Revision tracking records
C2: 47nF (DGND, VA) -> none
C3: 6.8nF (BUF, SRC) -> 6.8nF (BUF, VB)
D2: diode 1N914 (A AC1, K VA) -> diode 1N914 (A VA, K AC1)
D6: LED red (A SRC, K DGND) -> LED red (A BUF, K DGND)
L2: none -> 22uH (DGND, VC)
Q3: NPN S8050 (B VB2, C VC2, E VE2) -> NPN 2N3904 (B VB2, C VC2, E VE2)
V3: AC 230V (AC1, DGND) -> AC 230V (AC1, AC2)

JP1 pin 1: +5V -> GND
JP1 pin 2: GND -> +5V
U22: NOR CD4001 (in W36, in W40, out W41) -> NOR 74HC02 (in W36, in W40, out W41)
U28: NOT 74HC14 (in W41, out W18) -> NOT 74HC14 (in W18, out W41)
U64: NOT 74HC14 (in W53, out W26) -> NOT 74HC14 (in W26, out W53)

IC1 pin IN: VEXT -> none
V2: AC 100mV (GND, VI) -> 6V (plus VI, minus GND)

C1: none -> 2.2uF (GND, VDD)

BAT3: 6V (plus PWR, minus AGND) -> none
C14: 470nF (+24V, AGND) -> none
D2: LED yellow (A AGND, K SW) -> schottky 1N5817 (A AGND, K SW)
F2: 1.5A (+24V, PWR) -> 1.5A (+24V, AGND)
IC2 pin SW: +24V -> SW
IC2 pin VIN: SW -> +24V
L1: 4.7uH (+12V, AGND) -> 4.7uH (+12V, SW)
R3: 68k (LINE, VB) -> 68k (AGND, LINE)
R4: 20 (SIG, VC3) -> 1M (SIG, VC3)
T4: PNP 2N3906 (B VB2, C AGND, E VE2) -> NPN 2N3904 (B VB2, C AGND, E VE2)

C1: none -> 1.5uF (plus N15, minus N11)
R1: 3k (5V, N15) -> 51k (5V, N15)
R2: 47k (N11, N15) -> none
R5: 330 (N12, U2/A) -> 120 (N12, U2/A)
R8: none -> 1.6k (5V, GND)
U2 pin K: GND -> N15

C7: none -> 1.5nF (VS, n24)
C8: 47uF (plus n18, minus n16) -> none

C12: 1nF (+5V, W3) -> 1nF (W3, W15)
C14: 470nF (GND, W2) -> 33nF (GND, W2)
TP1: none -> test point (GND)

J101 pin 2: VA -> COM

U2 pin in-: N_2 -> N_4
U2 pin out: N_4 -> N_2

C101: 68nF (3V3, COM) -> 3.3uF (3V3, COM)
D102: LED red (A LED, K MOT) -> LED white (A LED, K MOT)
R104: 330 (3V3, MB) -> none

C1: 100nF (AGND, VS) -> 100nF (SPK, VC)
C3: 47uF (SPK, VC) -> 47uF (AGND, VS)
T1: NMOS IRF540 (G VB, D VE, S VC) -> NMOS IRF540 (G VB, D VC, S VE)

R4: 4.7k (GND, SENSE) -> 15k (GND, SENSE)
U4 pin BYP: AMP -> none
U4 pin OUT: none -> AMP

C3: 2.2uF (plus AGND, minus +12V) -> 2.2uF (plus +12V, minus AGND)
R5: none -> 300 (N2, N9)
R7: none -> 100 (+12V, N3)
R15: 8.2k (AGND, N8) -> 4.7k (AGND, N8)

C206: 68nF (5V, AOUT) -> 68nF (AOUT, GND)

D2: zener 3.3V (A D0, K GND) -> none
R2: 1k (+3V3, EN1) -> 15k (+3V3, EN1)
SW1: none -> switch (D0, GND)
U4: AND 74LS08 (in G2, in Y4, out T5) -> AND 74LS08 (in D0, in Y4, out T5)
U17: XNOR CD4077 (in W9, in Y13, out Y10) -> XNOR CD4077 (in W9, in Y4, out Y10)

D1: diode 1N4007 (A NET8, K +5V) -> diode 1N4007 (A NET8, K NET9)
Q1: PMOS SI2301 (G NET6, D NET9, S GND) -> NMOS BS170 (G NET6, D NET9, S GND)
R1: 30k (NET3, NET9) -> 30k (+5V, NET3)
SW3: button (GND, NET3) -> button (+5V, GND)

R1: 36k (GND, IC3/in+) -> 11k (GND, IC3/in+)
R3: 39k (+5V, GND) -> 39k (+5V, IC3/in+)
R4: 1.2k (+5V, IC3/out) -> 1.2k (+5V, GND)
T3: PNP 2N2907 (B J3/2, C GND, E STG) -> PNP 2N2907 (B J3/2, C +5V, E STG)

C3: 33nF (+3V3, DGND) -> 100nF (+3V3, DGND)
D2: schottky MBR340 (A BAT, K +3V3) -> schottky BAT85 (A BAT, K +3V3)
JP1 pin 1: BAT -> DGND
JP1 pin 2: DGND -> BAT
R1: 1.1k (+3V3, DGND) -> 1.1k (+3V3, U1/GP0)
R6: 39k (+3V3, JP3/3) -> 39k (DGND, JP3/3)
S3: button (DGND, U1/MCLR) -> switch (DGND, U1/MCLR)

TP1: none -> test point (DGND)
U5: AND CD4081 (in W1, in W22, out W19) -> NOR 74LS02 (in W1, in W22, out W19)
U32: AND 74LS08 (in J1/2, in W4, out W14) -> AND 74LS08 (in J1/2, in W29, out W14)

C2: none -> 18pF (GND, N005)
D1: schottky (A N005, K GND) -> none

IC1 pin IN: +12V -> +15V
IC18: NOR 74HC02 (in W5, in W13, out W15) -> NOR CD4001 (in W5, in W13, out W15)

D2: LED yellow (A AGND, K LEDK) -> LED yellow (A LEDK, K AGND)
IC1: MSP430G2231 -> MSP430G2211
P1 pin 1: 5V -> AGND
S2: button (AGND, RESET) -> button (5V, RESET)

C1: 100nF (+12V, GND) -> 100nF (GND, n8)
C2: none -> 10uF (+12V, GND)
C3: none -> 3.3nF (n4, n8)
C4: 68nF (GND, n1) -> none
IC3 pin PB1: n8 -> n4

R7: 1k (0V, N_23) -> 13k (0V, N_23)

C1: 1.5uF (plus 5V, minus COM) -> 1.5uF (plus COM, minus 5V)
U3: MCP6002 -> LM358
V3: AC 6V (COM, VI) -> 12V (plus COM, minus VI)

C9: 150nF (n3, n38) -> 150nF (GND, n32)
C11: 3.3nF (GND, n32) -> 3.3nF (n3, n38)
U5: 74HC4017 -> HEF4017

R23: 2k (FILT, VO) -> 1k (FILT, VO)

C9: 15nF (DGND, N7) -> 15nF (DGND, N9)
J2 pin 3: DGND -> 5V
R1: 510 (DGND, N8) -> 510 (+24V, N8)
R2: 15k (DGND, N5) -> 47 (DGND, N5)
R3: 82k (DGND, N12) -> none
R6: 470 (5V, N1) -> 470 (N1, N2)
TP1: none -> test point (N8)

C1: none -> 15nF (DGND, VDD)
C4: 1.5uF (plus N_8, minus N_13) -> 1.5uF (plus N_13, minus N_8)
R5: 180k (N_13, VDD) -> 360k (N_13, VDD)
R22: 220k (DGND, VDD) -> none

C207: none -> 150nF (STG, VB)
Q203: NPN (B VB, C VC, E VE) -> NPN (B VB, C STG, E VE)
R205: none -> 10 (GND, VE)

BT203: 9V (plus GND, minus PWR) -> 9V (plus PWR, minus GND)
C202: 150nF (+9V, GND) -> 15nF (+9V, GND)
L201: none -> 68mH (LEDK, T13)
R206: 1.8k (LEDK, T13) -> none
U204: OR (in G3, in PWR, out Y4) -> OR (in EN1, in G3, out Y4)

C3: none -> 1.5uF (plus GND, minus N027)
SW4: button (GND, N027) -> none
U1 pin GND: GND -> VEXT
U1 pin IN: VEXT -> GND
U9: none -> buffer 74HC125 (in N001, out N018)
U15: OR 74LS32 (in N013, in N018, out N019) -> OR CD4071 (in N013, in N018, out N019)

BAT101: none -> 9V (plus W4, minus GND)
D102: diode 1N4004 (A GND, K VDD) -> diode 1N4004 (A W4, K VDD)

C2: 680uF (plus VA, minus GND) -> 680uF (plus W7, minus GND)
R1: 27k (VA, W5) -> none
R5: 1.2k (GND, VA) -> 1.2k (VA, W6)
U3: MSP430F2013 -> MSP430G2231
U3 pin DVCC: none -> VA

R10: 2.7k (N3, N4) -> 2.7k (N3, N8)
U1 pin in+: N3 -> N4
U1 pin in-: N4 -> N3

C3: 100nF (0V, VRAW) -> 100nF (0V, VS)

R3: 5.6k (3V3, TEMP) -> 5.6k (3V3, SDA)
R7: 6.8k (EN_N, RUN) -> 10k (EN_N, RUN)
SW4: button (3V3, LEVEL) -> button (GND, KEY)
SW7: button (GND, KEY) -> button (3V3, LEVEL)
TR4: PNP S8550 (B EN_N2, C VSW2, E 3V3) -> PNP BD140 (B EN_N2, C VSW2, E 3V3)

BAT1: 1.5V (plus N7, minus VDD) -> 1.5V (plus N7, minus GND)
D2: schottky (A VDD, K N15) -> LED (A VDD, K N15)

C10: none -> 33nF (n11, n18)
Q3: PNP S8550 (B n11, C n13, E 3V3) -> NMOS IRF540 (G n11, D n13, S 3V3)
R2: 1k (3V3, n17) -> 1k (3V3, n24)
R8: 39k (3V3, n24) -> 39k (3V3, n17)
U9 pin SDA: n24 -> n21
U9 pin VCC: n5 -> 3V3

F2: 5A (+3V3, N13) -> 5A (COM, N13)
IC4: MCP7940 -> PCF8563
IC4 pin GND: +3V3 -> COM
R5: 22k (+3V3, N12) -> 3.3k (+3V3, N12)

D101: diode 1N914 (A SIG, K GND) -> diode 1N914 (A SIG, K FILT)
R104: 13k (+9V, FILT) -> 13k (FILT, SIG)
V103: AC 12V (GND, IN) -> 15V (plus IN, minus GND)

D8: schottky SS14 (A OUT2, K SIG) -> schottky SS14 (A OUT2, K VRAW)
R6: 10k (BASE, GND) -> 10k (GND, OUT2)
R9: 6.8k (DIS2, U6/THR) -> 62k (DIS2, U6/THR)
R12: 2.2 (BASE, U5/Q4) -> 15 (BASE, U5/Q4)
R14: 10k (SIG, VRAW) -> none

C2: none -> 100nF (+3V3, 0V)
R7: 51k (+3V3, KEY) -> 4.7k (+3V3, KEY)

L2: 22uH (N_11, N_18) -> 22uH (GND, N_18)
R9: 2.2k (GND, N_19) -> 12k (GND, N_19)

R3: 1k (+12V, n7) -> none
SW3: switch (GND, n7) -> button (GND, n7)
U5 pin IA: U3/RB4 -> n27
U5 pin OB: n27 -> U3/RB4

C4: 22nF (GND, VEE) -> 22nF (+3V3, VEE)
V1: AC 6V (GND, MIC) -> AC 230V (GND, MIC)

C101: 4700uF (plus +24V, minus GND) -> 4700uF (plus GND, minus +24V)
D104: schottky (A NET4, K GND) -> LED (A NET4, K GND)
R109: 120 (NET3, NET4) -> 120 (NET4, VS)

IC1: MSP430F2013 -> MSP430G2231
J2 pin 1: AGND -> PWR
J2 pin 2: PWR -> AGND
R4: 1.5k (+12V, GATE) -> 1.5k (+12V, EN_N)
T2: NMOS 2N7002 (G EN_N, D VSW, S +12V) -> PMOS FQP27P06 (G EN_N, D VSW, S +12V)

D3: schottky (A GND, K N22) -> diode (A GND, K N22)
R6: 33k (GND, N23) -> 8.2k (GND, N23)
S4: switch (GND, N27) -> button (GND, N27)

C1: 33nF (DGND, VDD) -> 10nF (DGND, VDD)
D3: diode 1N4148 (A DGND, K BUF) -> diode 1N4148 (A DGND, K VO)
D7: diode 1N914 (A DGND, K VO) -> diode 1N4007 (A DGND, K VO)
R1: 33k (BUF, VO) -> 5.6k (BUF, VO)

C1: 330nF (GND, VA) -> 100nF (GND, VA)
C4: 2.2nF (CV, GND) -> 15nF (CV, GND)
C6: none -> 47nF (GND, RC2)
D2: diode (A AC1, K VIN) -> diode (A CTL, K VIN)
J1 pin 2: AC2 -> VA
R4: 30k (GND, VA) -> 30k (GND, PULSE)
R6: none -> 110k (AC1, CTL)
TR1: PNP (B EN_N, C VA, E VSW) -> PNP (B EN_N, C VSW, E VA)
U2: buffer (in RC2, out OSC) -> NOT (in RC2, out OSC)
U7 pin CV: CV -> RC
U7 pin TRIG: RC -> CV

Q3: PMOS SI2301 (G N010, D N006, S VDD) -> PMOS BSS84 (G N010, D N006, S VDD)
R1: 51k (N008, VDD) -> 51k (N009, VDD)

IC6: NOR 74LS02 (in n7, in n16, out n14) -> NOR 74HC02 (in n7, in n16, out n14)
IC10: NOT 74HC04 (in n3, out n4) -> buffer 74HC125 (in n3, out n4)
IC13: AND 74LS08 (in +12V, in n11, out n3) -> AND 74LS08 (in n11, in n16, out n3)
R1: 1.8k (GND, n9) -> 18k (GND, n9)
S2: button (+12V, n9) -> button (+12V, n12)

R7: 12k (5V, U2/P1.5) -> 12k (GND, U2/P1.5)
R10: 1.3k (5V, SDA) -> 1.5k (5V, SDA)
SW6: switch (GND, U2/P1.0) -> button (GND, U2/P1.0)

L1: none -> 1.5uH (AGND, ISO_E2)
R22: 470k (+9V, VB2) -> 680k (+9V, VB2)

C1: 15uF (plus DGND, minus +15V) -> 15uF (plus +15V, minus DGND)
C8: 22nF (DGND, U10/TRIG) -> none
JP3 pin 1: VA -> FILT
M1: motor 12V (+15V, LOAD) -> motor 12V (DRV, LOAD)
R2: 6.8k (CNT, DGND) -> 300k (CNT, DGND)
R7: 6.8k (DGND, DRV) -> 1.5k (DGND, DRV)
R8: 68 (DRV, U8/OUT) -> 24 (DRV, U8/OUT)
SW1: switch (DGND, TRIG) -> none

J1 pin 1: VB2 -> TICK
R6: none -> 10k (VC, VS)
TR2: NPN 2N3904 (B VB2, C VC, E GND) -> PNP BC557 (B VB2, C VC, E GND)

→ WHAT IS REQUIRED
Within the data above, the span starting at the line containing "D2: schottky (A" and ending at the line containing "R1: 33k (BUF, VO) -> 5.6k (BUF, VO)" is to be retyped exactly, with no other lines.

→ SOLUTION BELOW
D2: schottky (A VDD, K N15) -> LED (A VDD, K N15)

C10: none -> 33nF (n11, n18)
Q3: PNP S8550 (B n11, C n13, E 3V3) -> NMOS IRF540 (G n11, D n13, S 3V3)
R2: 1k (3V3, n17) -> 1k (3V3, n24)
R8: 39k (3V3, n24) -> 39k (3V3, n17)
U9 pin SDA: n24 -> n21
U9 pin VCC: n5 -> 3V3

F2: 5A (+3V3, N13) -> 5A (COM, N13)
IC4: MCP7940 -> PCF8563
IC4 pin GND: +3V3 -> COM
R5: 22k (+3V3, N12) -> 3.3k (+3V3, N12)

D101: diode 1N914 (A SIG, K GND) -> diode 1N914 (A SIG, K FILT)
R104: 13k (+9V, FILT) -> 13k (FILT, SIG)
V103: AC 12V (GND, IN) -> 15V (plus IN, minus GND)

D8: schottky SS14 (A OUT2, K SIG) -> schottky SS14 (A OUT2, K VRAW)
R6: 10k (BASE, GND) -> 10k (GND, OUT2)
R9: 6.8k (DIS2, U6/THR) -> 62k (DIS2, U6/THR)
R12: 2.2 (BASE, U5/Q4) -> 15 (BASE, U5/Q4)
R14: 10k (SIG, VRAW) -> none

C2: none -> 100nF (+3V3, 0V)
R7: 51k (+3V3, KEY) -> 4.7k (+3V3, KEY)

L2: 22uH (N_11, N_18) -> 22uH (GND, N_18)
R9: 2.2k (GND, N_19) -> 12k (GND, N_19)

R3: 1k (+12V, n7) -> none
SW3: switch (GND, n7) -> button (GND, n7)
U5 pin IA: U3/RB4 -> n27
U5 pin OB: n27 -> U3/RB4

C4: 22nF (GND, VEE) -> 22nF (+3V3, VEE)
V1: AC 6V (GND, MIC) -> AC 230V (GND, MIC)

C101: 4700uF (plus +24V, minus GND) -> 4700uF (plus GND, minus +24V)
D104: schottky (A NET4, K GND) -> LED (A NET4, K GND)
R109: 120 (NET3, NET4) -> 120 (NET4, VS)

IC1: MSP430F2013 -> MSP430G2231
J2 pin 1: AGND -> PWR
J2 pin 2: PWR -> AGND
R4: 1.5k (+12V, GATE) -> 1.5k (+12V, EN_N)
T2: NMOS 2N7002 (G EN_N, D VSW, S +12V) -> PMOS FQP27P06 (G EN_N, D VSW, S +12V)

D3: schottky (A GND, K N22) -> diode (A GND, K N22)
R6: 33k (GND, N23) -> 8.2k (GND, N23)
S4: switch (GND, N27) -> button (GND, N27)

C1: 33nF (DGND, VDD) -> 10nF (DGND, VDD)
D3: diode 1N4148 (A DGND, K BUF) -> diode 1N4148 (A DGND, K VO)
D7: diode 1N914 (A DGND, K VO) -> diode 1N4007 (A DGND, K VO)
R1: 33k (BUF, VO) -> 5.6k (BUF, VO)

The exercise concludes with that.